* **Supplied information**:
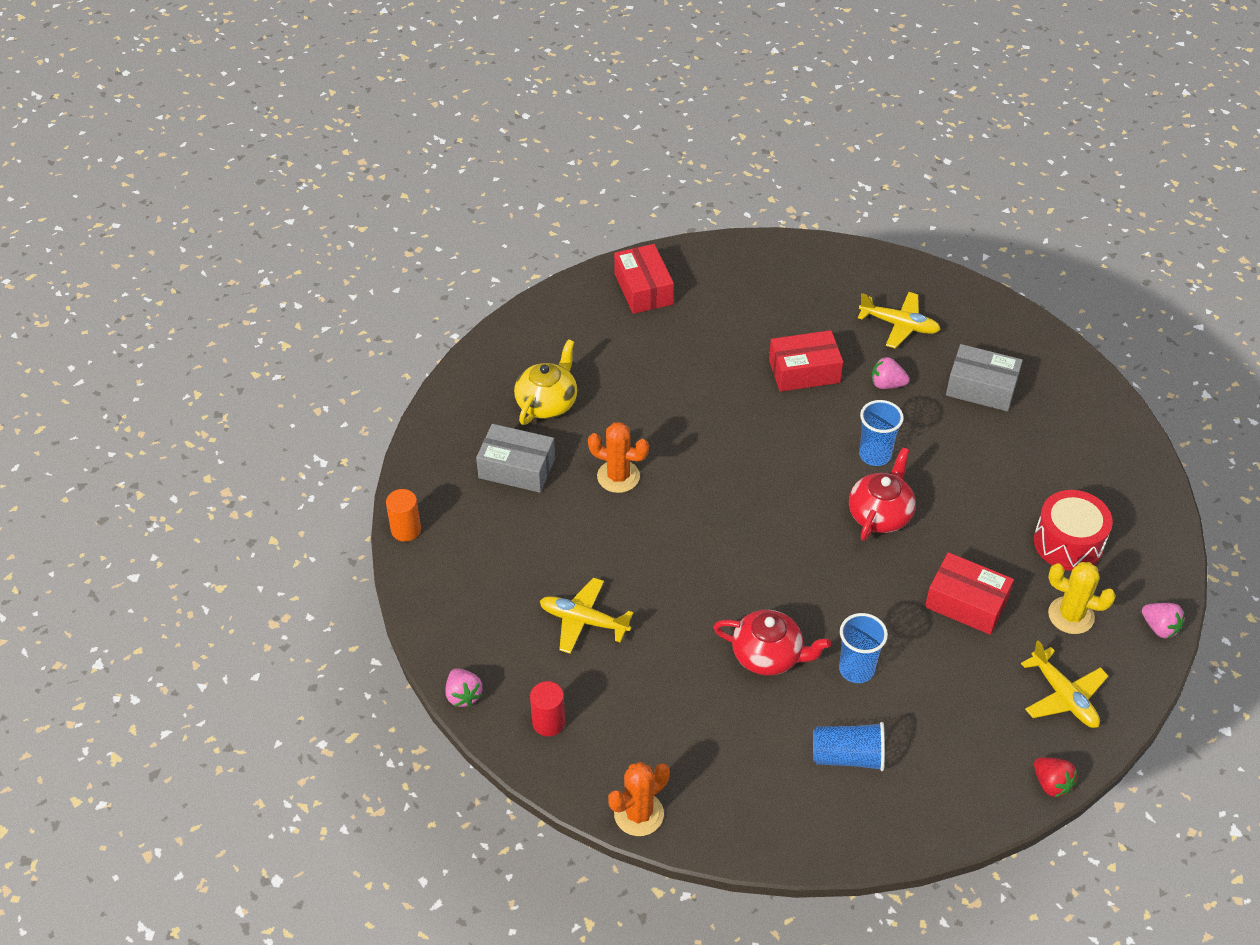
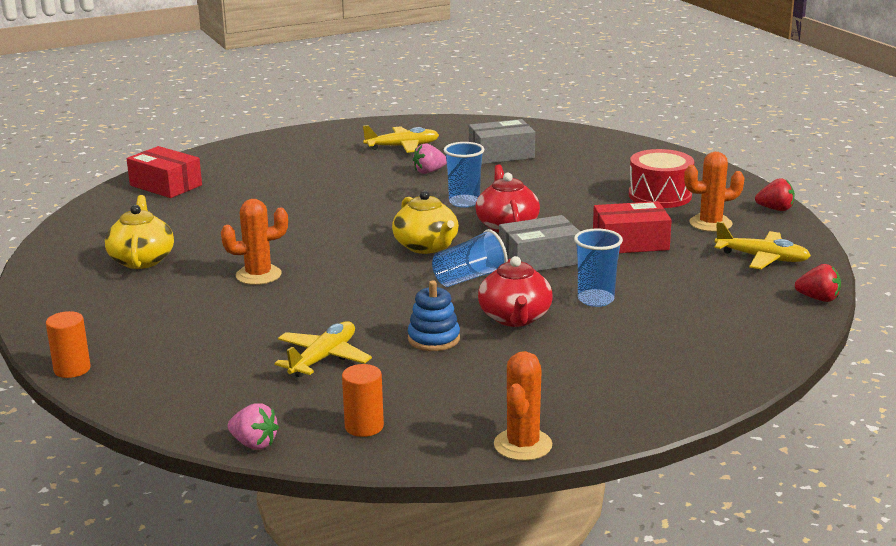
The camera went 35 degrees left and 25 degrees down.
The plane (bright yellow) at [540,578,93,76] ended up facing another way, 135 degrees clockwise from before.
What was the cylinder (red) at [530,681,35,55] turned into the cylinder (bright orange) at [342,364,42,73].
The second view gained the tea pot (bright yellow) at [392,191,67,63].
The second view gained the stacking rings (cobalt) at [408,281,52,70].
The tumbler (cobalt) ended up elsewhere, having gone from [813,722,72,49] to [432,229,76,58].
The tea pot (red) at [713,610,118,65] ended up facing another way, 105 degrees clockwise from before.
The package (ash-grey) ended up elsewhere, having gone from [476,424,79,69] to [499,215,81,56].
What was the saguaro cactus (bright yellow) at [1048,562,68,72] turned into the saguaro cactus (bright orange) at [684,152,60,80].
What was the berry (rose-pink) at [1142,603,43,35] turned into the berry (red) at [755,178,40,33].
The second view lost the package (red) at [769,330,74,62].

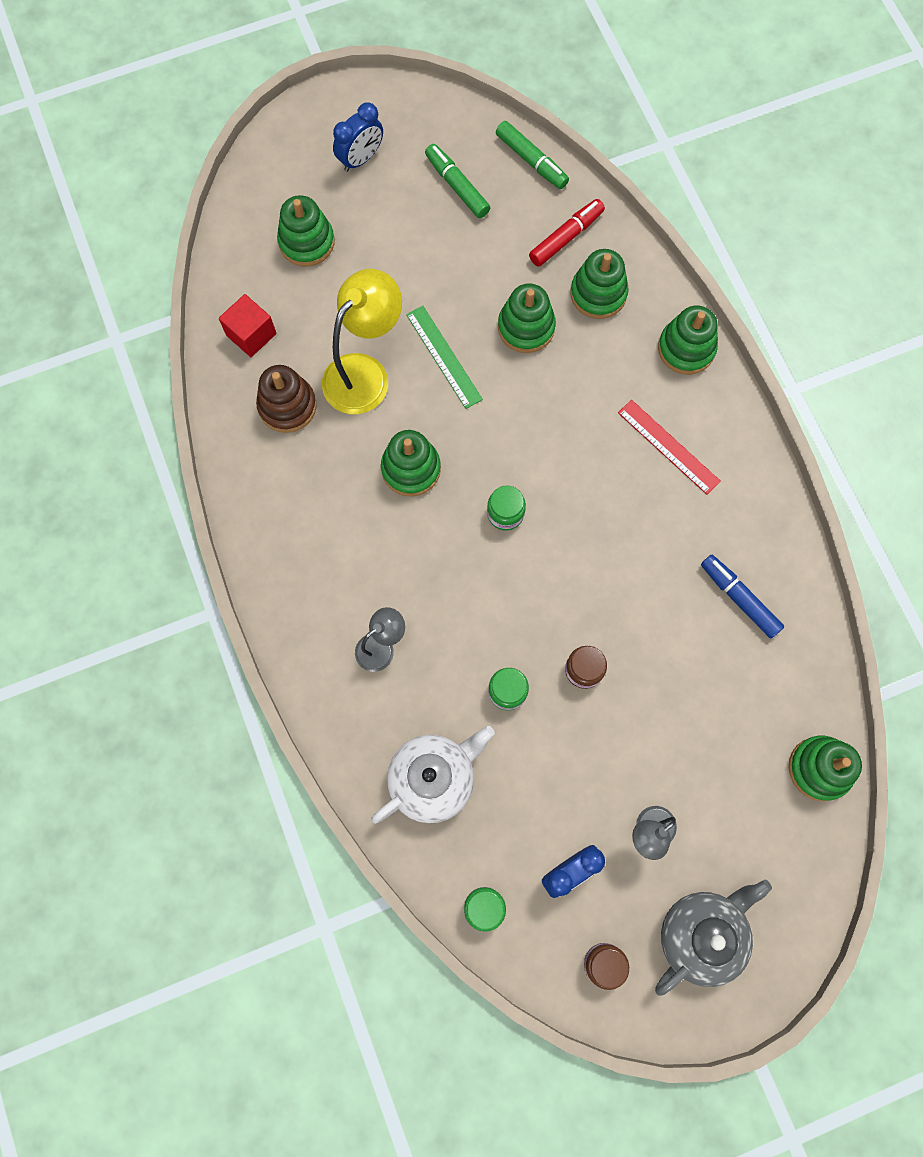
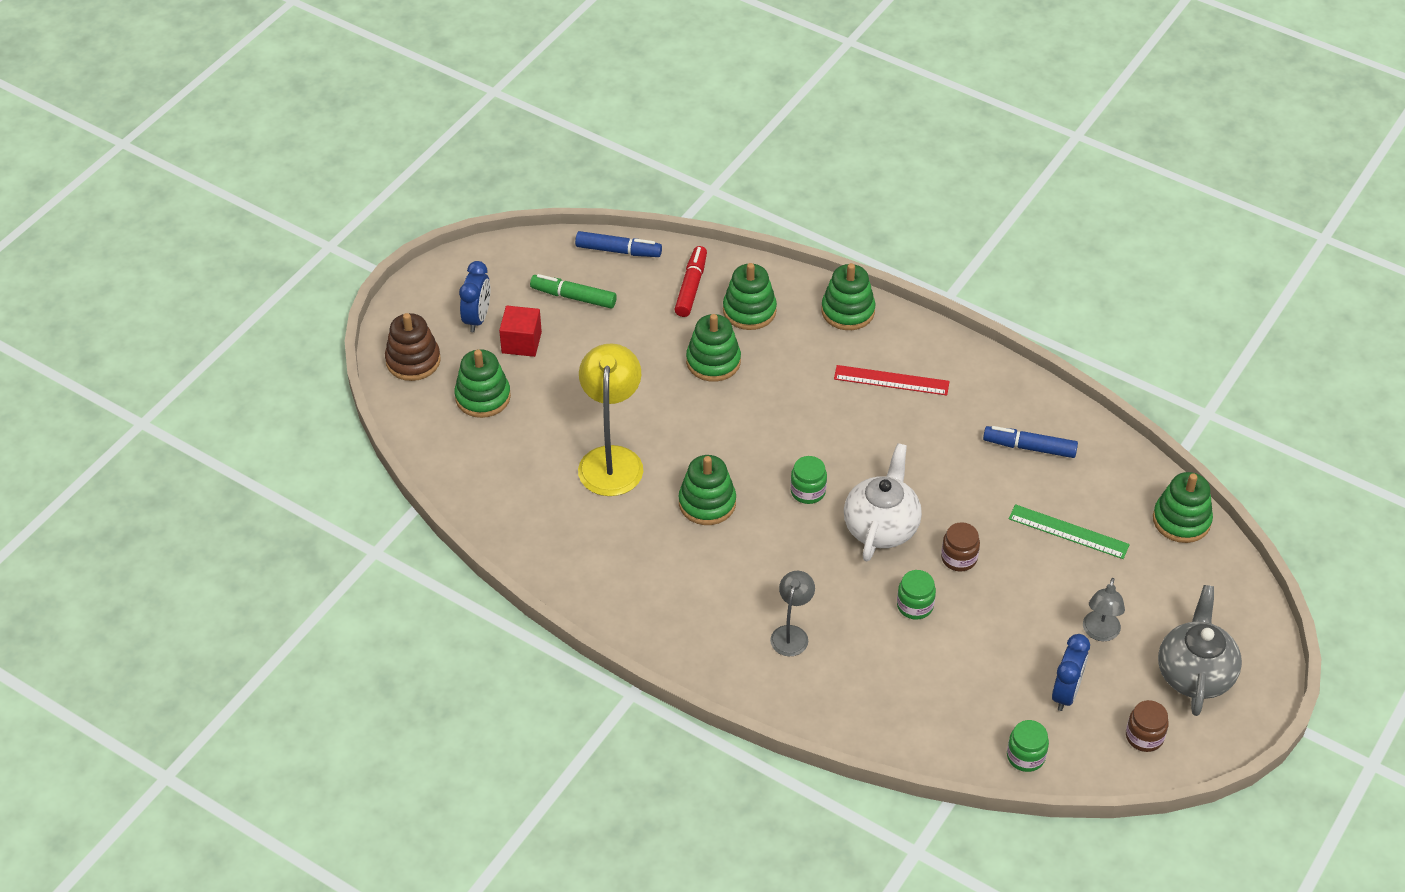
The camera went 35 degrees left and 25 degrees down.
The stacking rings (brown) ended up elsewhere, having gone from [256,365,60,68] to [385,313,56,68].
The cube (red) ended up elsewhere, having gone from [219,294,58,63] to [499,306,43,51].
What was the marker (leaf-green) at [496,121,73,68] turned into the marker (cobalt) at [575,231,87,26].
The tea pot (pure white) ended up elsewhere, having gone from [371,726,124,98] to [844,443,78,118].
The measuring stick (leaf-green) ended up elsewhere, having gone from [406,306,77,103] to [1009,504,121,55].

* **Exercise**:
Return all the records above exactly, pictures omitted.

* **Exercise output**:
The camera went 35 degrees left and 25 degrees down.
The plane (bright yellow) at [540,578,93,76] ended up facing another way, 135 degrees clockwise from before.
What was the cylinder (red) at [530,681,35,55] turned into the cylinder (bright orange) at [342,364,42,73].
The second view gained the tea pot (bright yellow) at [392,191,67,63].
The second view gained the stacking rings (cobalt) at [408,281,52,70].
The tumbler (cobalt) ended up elsewhere, having gone from [813,722,72,49] to [432,229,76,58].
The tea pot (red) at [713,610,118,65] ended up facing another way, 105 degrees clockwise from before.
The package (ash-grey) ended up elsewhere, having gone from [476,424,79,69] to [499,215,81,56].
What was the saguaro cactus (bright yellow) at [1048,562,68,72] turned into the saguaro cactus (bright orange) at [684,152,60,80].
What was the berry (rose-pink) at [1142,603,43,35] turned into the berry (red) at [755,178,40,33].
The second view lost the package (red) at [769,330,74,62].

The camera went 35 degrees left and 25 degrees down.
The stacking rings (brown) ended up elsewhere, having gone from [256,365,60,68] to [385,313,56,68].
The cube (red) ended up elsewhere, having gone from [219,294,58,63] to [499,306,43,51].
What was the marker (leaf-green) at [496,121,73,68] turned into the marker (cobalt) at [575,231,87,26].
The tea pot (pure white) ended up elsewhere, having gone from [371,726,124,98] to [844,443,78,118].
The measuring stick (leaf-green) ended up elsewhere, having gone from [406,306,77,103] to [1009,504,121,55].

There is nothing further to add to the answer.